◆ **What is being asked**
From the listing below, copy every line with the word "none".

Records for the task START

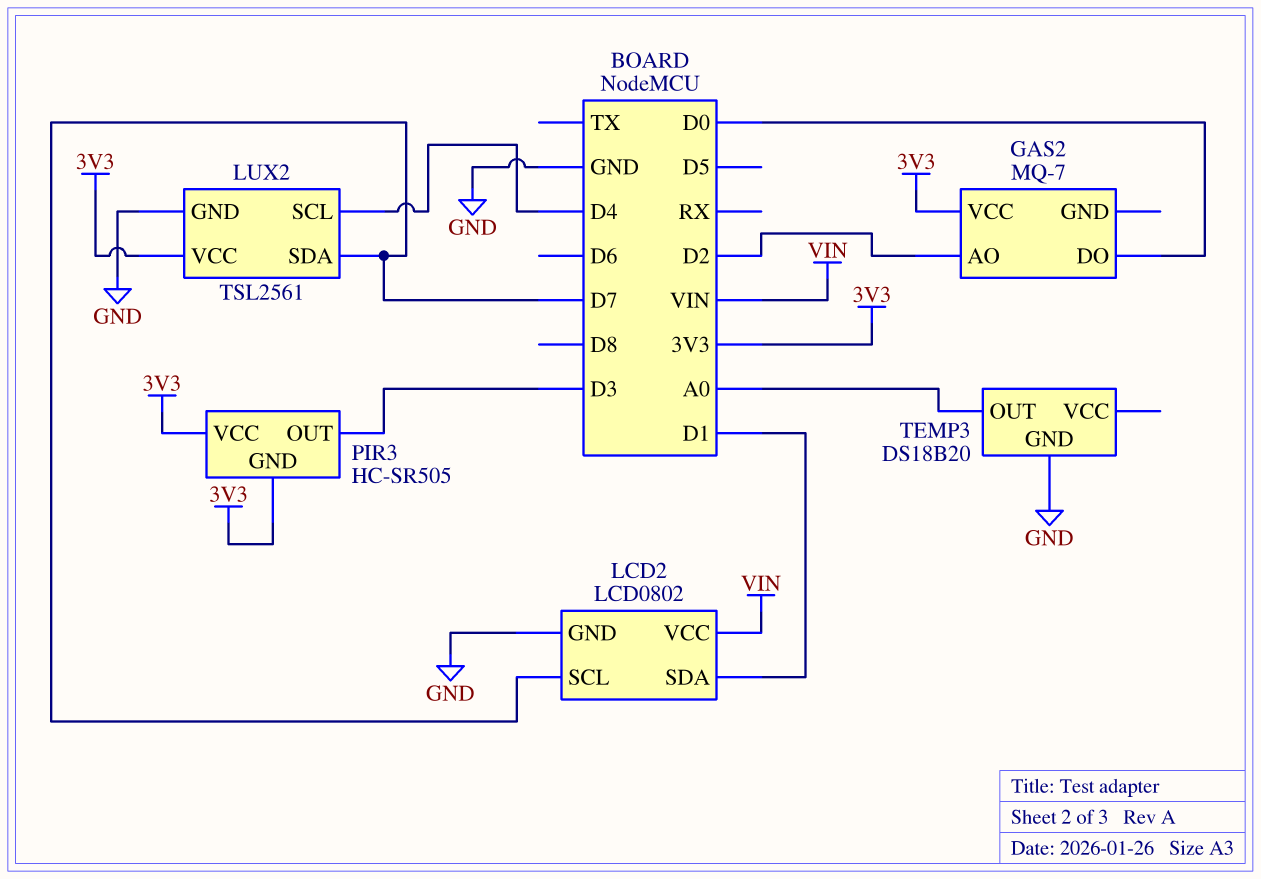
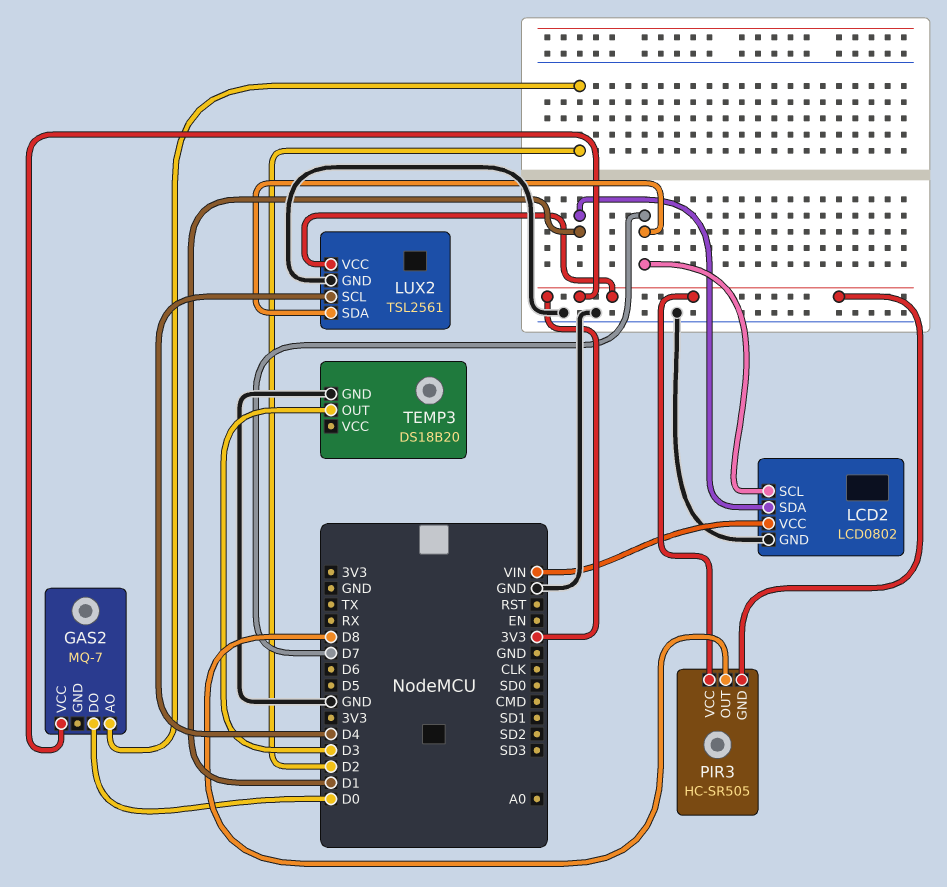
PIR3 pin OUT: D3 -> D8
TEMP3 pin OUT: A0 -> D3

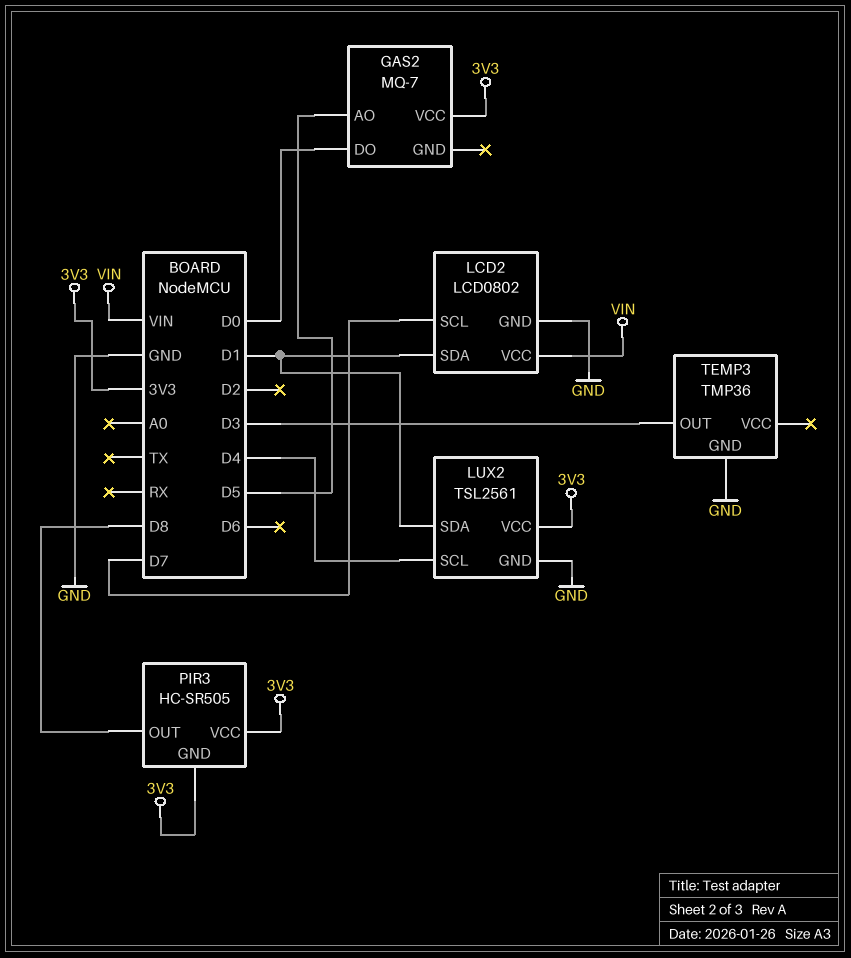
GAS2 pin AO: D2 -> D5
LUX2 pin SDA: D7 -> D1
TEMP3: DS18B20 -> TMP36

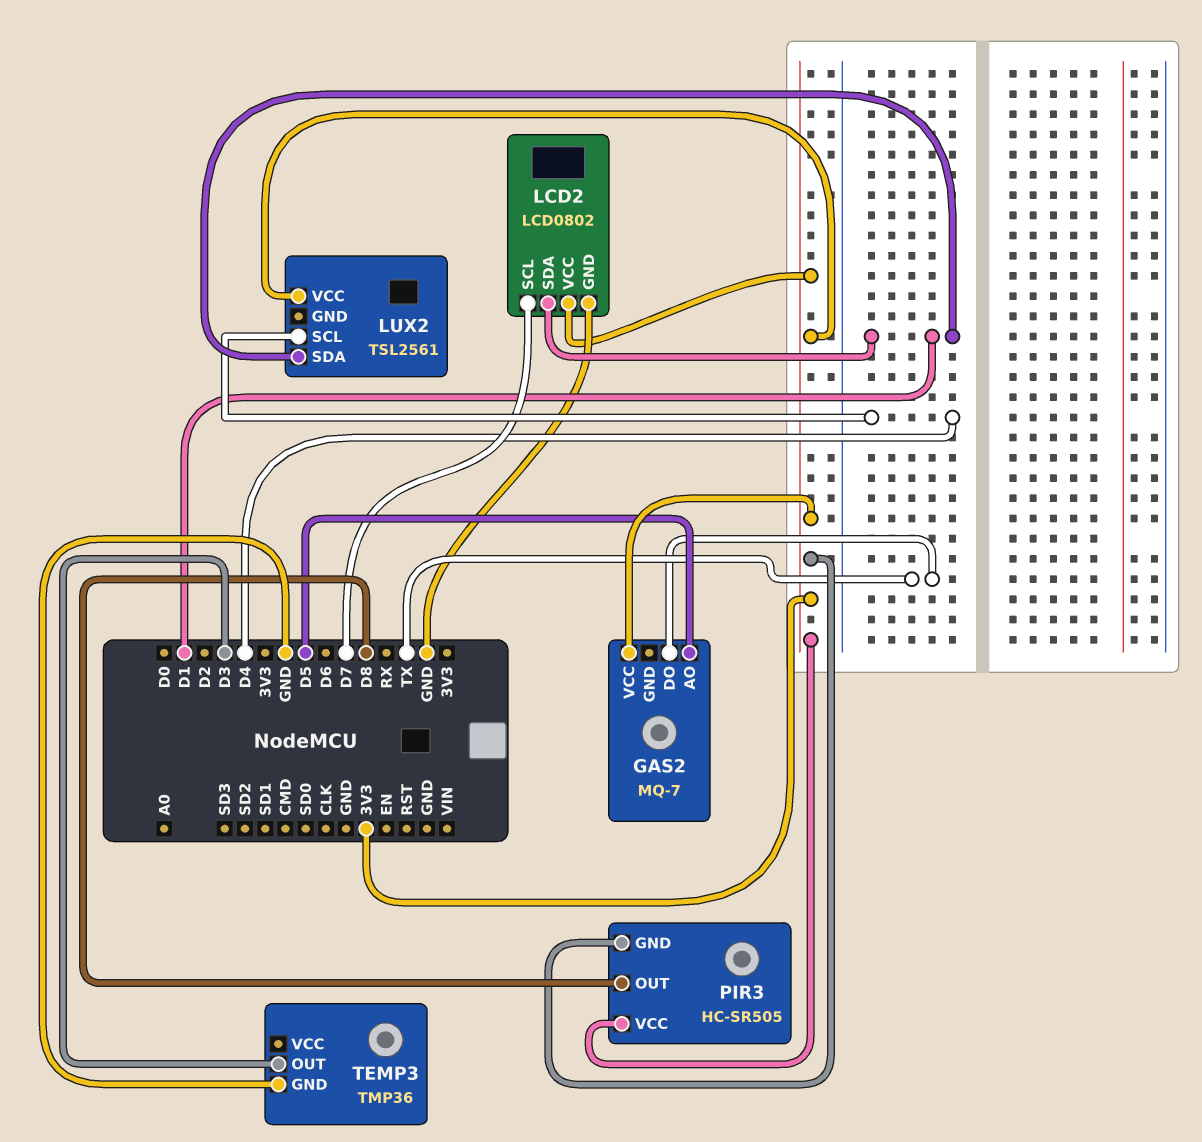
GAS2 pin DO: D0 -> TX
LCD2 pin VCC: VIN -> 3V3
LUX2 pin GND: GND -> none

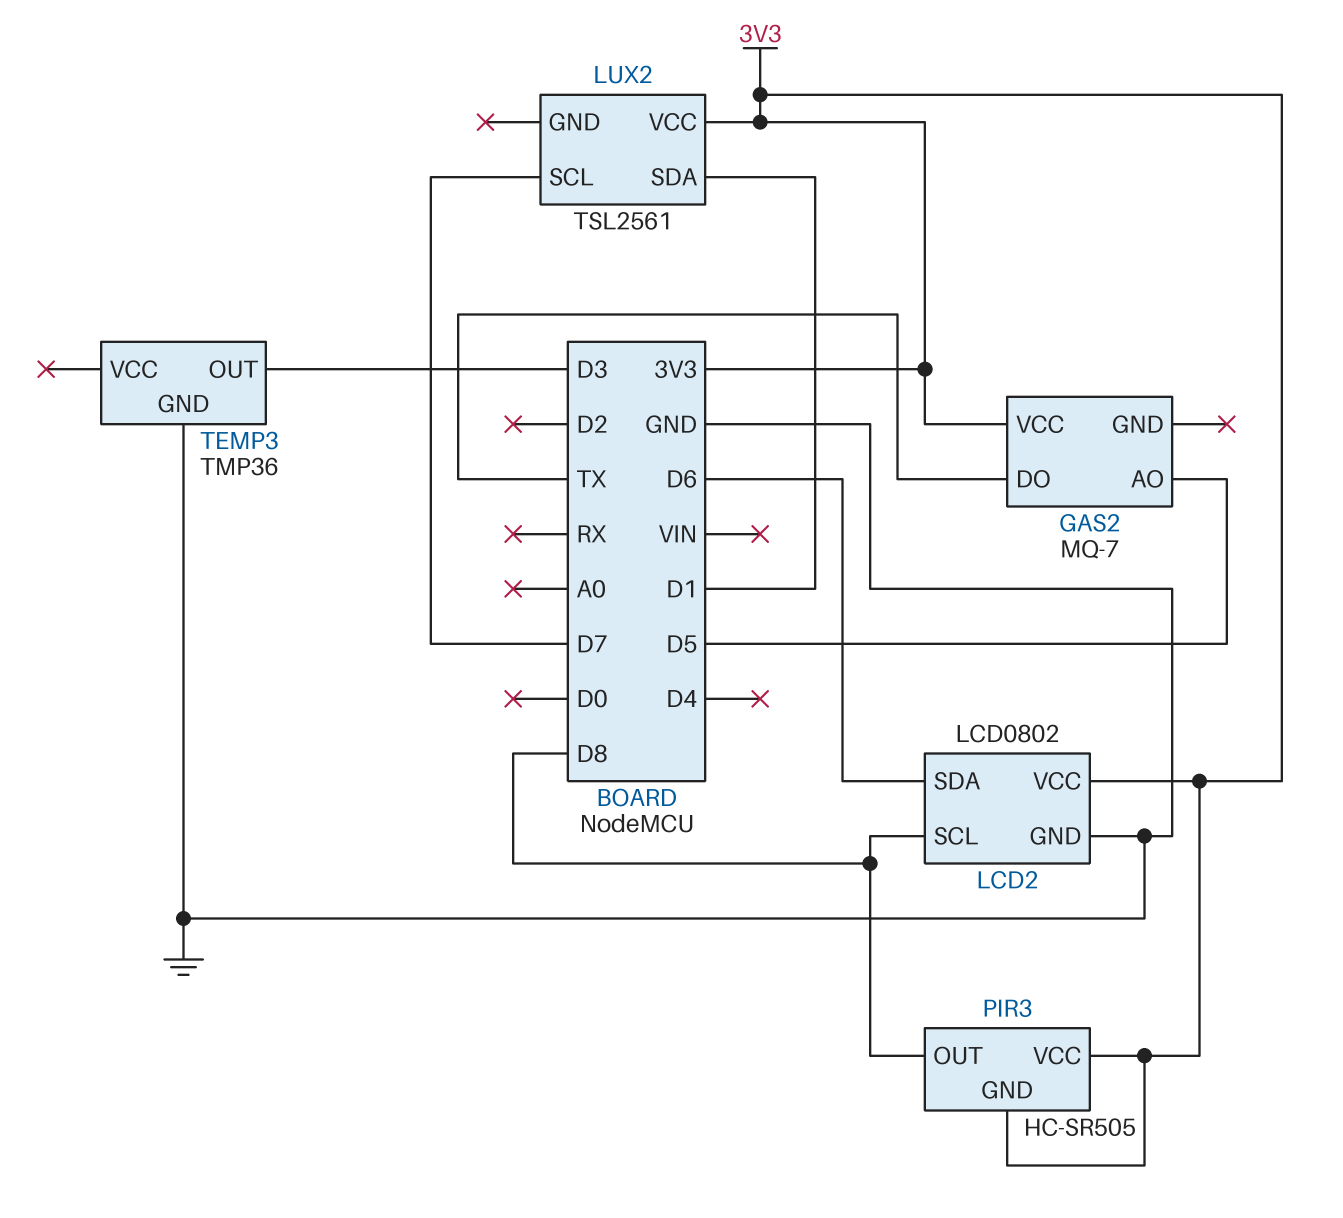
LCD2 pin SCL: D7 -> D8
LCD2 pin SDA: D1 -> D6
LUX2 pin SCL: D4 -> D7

Records for the task END
Records for the task START

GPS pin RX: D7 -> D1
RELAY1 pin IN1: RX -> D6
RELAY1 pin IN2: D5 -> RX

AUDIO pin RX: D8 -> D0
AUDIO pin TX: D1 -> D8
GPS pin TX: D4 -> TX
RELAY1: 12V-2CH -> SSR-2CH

Records for the task END
Records for the task START

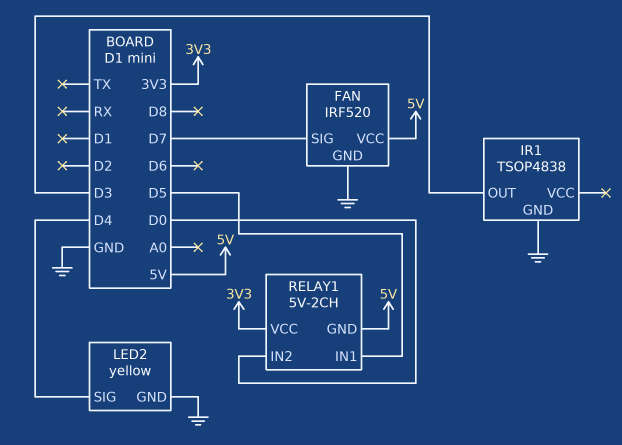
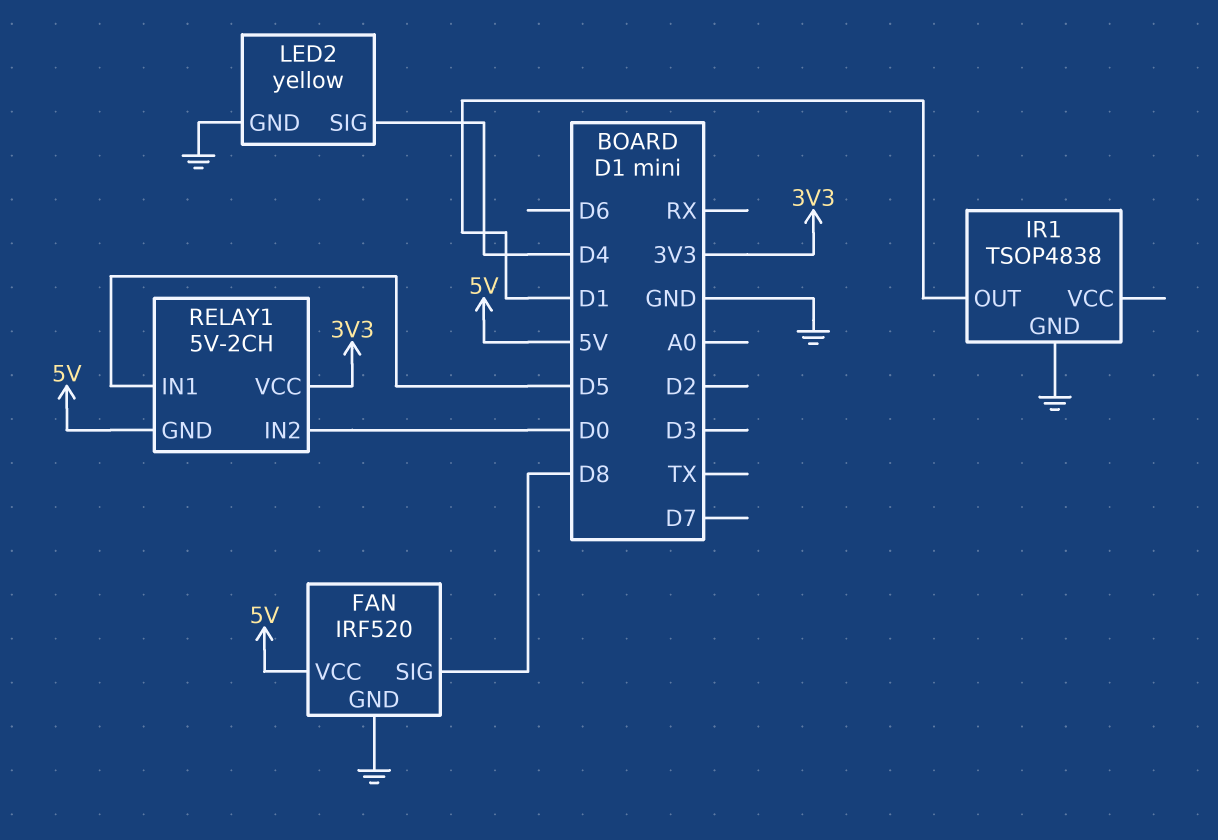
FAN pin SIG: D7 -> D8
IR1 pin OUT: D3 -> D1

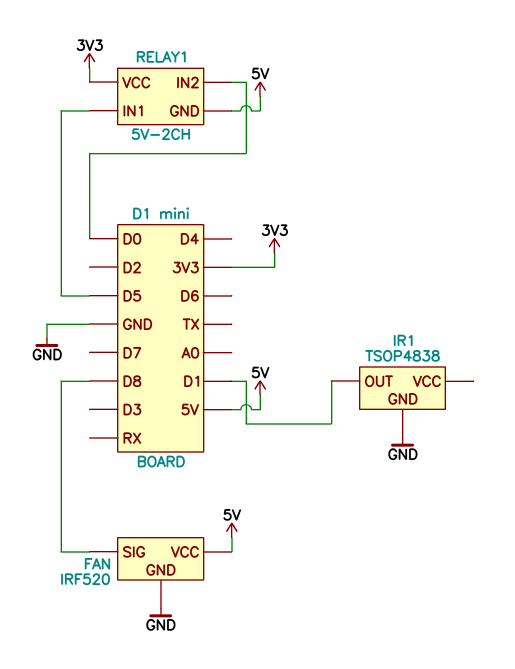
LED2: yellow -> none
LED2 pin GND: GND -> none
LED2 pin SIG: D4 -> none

Records for the task END

◆ **Response area**
LUX2 pin GND: GND -> none
LED2: yellow -> none
LED2 pin GND: GND -> none
LED2 pin SIG: D4 -> none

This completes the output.